### What is required
In the data that follows, find the line with "D208: none -> zener (A U202/P1.5, K VA)"; transcribe it, every later line up to the one with "J3 pin 5: W11 -> W7", and that line as well, exactly and with no others.
Segment Start: Exercise input
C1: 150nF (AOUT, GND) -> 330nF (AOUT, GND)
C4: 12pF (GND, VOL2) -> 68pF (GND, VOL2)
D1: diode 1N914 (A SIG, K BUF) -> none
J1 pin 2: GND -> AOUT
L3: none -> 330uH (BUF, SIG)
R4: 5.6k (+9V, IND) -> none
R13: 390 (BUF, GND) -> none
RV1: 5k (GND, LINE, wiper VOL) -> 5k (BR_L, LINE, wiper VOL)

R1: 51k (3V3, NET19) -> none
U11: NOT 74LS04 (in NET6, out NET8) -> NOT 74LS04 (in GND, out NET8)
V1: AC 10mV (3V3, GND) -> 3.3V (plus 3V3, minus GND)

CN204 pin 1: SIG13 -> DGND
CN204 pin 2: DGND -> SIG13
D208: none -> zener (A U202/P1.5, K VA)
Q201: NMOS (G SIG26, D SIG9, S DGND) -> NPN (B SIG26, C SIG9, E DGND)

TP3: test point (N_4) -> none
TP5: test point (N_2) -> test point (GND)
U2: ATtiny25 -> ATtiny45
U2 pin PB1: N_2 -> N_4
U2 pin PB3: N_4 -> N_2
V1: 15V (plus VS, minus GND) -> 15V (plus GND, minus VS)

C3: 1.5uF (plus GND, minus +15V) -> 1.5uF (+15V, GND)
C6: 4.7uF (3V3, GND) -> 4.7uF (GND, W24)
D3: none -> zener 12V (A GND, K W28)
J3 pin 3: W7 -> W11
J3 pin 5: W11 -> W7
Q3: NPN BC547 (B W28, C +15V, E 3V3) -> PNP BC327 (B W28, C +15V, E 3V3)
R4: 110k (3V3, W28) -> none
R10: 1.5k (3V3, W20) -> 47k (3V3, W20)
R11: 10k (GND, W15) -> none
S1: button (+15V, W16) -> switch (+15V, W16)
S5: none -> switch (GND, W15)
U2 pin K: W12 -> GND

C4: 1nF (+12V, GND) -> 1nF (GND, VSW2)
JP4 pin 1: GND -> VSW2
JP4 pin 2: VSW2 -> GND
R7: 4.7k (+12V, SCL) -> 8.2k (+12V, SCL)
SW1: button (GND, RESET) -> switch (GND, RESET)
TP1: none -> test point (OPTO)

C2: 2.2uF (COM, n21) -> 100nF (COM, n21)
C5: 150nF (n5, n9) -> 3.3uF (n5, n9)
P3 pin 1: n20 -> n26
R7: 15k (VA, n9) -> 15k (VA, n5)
Segment End: Exercise input
### Final answer
D208: none -> zener (A U202/P1.5, K VA)
Q201: NMOS (G SIG26, D SIG9, S DGND) -> NPN (B SIG26, C SIG9, E DGND)

TP3: test point (N_4) -> none
TP5: test point (N_2) -> test point (GND)
U2: ATtiny25 -> ATtiny45
U2 pin PB1: N_2 -> N_4
U2 pin PB3: N_4 -> N_2
V1: 15V (plus VS, minus GND) -> 15V (plus GND, minus VS)

C3: 1.5uF (plus GND, minus +15V) -> 1.5uF (+15V, GND)
C6: 4.7uF (3V3, GND) -> 4.7uF (GND, W24)
D3: none -> zener 12V (A GND, K W28)
J3 pin 3: W7 -> W11
J3 pin 5: W11 -> W7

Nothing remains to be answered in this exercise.